> [AIM]:
Render these rows as a Markdown table with two columns, Number and Line, where Number is the row number and Line is the line itself. Leave out the blank lines.

┏━━

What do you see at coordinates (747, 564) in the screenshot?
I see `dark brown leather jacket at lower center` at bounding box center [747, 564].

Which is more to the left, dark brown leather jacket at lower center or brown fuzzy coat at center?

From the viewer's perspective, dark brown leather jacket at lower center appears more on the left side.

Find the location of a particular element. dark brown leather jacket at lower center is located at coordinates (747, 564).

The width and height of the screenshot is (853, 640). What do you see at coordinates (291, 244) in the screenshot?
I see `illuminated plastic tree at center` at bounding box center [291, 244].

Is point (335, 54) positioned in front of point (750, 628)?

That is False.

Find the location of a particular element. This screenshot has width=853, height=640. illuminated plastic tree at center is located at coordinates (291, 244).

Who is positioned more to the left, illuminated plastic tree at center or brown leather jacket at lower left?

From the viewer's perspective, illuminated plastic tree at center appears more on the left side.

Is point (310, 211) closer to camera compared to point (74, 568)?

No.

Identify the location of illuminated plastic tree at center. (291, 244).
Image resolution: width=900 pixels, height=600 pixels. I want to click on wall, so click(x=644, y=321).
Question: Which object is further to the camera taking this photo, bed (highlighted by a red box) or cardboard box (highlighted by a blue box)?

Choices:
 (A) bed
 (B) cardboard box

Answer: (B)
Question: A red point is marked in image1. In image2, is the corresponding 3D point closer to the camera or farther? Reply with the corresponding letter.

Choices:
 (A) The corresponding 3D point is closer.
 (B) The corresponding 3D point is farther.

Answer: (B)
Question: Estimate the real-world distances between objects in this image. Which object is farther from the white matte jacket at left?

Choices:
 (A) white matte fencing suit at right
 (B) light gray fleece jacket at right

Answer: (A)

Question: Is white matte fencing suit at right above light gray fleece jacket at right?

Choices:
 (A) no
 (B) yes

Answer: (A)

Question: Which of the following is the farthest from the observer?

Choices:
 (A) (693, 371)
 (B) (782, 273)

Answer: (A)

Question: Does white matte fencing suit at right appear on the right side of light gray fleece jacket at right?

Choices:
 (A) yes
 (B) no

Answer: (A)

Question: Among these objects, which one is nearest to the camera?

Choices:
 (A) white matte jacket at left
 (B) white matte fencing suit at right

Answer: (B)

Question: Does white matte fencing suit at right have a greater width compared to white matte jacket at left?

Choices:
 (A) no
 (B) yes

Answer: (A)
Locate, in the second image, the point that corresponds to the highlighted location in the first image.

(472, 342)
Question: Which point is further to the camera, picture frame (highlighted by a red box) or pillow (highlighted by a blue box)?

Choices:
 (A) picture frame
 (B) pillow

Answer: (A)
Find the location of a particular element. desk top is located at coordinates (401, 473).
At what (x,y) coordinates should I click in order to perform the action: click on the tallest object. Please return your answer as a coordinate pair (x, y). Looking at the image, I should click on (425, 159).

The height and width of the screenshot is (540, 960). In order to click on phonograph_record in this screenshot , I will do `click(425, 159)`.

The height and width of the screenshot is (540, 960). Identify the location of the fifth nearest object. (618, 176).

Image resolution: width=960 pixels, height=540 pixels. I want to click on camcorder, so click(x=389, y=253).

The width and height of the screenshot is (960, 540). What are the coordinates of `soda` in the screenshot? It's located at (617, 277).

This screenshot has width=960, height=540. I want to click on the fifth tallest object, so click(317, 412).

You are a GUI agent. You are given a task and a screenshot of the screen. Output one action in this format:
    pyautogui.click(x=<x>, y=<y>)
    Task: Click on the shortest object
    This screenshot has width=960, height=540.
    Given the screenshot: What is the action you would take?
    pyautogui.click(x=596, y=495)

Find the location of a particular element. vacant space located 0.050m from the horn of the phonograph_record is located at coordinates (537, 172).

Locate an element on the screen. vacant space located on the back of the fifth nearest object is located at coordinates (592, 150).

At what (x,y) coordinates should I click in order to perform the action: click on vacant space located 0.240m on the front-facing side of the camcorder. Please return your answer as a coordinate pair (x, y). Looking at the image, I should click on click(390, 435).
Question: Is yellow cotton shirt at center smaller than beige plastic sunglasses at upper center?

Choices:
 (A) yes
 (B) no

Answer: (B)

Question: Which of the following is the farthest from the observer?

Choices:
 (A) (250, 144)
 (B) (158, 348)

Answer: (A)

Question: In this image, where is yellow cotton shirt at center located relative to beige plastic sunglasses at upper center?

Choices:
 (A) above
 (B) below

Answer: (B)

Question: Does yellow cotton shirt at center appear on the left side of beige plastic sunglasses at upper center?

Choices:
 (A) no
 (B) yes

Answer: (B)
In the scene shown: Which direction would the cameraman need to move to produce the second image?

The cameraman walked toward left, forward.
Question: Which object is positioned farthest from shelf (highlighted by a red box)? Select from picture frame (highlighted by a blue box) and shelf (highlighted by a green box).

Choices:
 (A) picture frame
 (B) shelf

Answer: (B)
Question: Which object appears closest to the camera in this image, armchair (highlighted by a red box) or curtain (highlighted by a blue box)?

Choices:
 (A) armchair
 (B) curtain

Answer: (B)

┗━━

> [COMPLETE RESPONSE]:
| Number | Line |
|---|---|
| 1 | What do you see at coordinates (747, 564) in the screenshot? |
| 2 | I see `dark brown leather jacket at lower center` at bounding box center [747, 564]. |
| 3 | Which is more to the left, dark brown leather jacket at lower center or brown fuzzy coat at center? |
| 4 | From the viewer's perspective, dark brown leather jacket at lower center appears more on the left side. |
| 5 | Find the location of a particular element. dark brown leather jacket at lower center is located at coordinates (747, 564). |
| 6 | The width and height of the screenshot is (853, 640). What do you see at coordinates (291, 244) in the screenshot? |
| 7 | I see `illuminated plastic tree at center` at bounding box center [291, 244]. |
| 8 | Is point (335, 54) positioned in front of point (750, 628)? |
| 9 | That is False. |
| 10 | Find the location of a particular element. This screenshot has width=853, height=640. illuminated plastic tree at center is located at coordinates (291, 244). |
| 11 | Who is positioned more to the left, illuminated plastic tree at center or brown leather jacket at lower left? |
| 12 | From the viewer's perspective, illuminated plastic tree at center appears more on the left side. |
| 13 | Is point (310, 211) closer to camera compared to point (74, 568)? |
| 14 | No. |
| 15 | Identify the location of illuminated plastic tree at center. (291, 244). |
| 16 | Image resolution: width=900 pixels, height=600 pixels. I want to click on wall, so click(x=644, y=321). |
| 17 | Question: Which object is further to the camera taking this photo, bed (highlighted by a red box) or cardboard box (highlighted by a blue box)? |
| 18 | Choices: |
| 19 |  (A) bed |
| 20 |  (B) cardboard box |
| 21 | Answer: (B) |
| 22 | Question: A red point is marked in image1. In image2, is the corresponding 3D point closer to the camera or farther? Reply with the corresponding letter. |
| 23 | Choices: |
| 24 |  (A) The corresponding 3D point is closer. |
| 25 |  (B) The corresponding 3D point is farther. |
| 26 | Answer: (B) |
| 27 | Question: Estimate the real-world distances between objects in this image. Which object is farther from the white matte jacket at left? |
| 28 | Choices: |
| 29 |  (A) white matte fencing suit at right |
| 30 |  (B) light gray fleece jacket at right |
| 31 | Answer: (A) |
| 32 | Question: Is white matte fencing suit at right above light gray fleece jacket at right? |
| 33 | Choices: |
| 34 |  (A) no |
| 35 |  (B) yes |
| 36 | Answer: (A) |
| 37 | Question: Which of the following is the farthest from the observer? |
| 38 | Choices: |
| 39 |  (A) (693, 371) |
| 40 |  (B) (782, 273) |
| 41 | Answer: (A) |
| 42 | Question: Does white matte fencing suit at right appear on the right side of light gray fleece jacket at right? |
| 43 | Choices: |
| 44 |  (A) yes |
| 45 |  (B) no |
| 46 | Answer: (A) |
| 47 | Question: Among these objects, which one is nearest to the camera? |
| 48 | Choices: |
| 49 |  (A) white matte jacket at left |
| 50 |  (B) white matte fencing suit at right |
| 51 | Answer: (B) |
| 52 | Question: Does white matte fencing suit at right have a greater width compared to white matte jacket at left? |
| 53 | Choices: |
| 54 |  (A) no |
| 55 |  (B) yes |
| 56 | Answer: (A) |
| 57 | Locate, in the second image, the point that corresponds to the highlighted location in the first image. |
| 58 | (472, 342) |
| 59 | Question: Which point is further to the camera, picture frame (highlighted by a red box) or pillow (highlighted by a blue box)? |
| 60 | Choices: |
| 61 |  (A) picture frame |
| 62 |  (B) pillow |
| 63 | Answer: (A) |
| 64 | Find the location of a particular element. desk top is located at coordinates (401, 473). |
| 65 | At what (x,y) coordinates should I click in order to perform the action: click on the tallest object. Please return your answer as a coordinate pair (x, y). Looking at the image, I should click on (425, 159). |
| 66 | The height and width of the screenshot is (540, 960). In order to click on phonograph_record in this screenshot , I will do `click(425, 159)`. |
| 67 | The height and width of the screenshot is (540, 960). Identify the location of the fifth nearest object. (618, 176). |
| 68 | Image resolution: width=960 pixels, height=540 pixels. I want to click on camcorder, so click(x=389, y=253). |
| 69 | The width and height of the screenshot is (960, 540). What are the coordinates of `soda` in the screenshot? It's located at (617, 277). |
| 70 | This screenshot has width=960, height=540. I want to click on the fifth tallest object, so click(317, 412). |
| 71 | You are a GUI agent. You are given a task and a screenshot of the screen. Output one action in this format: |
| 72 |     pyautogui.click(x=<x>, y=<y>) |
| 73 |     Task: Click on the shortest object |
| 74 |     This screenshot has width=960, height=540. |
| 75 |     Given the screenshot: What is the action you would take? |
| 76 |     pyautogui.click(x=596, y=495) |
| 77 | Find the location of a particular element. vacant space located 0.050m from the horn of the phonograph_record is located at coordinates (537, 172). |
| 78 | Locate an element on the screen. vacant space located on the back of the fifth nearest object is located at coordinates (592, 150). |
| 79 | At what (x,y) coordinates should I click in order to perform the action: click on vacant space located 0.240m on the front-facing side of the camcorder. Please return your answer as a coordinate pair (x, y). Looking at the image, I should click on click(390, 435). |
| 80 | Question: Is yellow cotton shirt at center smaller than beige plastic sunglasses at upper center? |
| 81 | Choices: |
| 82 |  (A) yes |
| 83 |  (B) no |
| 84 | Answer: (B) |
| 85 | Question: Which of the following is the farthest from the observer? |
| 86 | Choices: |
| 87 |  (A) (250, 144) |
| 88 |  (B) (158, 348) |
| 89 | Answer: (A) |
| 90 | Question: In this image, where is yellow cotton shirt at center located relative to beige plastic sunglasses at upper center? |
| 91 | Choices: |
| 92 |  (A) above |
| 93 |  (B) below |
| 94 | Answer: (B) |
| 95 | Question: Does yellow cotton shirt at center appear on the left side of beige plastic sunglasses at upper center? |
| 96 | Choices: |
| 97 |  (A) no |
| 98 |  (B) yes |
| 99 | Answer: (B) |
| 100 | In the scene shown: Which direction would the cameraman need to move to produce the second image? |
| 101 | The cameraman walked toward left, forward. |
| 102 | Question: Which object is positioned farthest from shelf (highlighted by a red box)? Select from picture frame (highlighted by a blue box) and shelf (highlighted by a green box). |
| 103 | Choices: |
| 104 |  (A) picture frame |
| 105 |  (B) shelf |
| 106 | Answer: (B) |
| 107 | Question: Which object appears closest to the camera in this image, armchair (highlighted by a red box) or curtain (highlighted by a blue box)? |
| 108 | Choices: |
| 109 |  (A) armchair |
| 110 |  (B) curtain |
| 111 | Answer: (B) |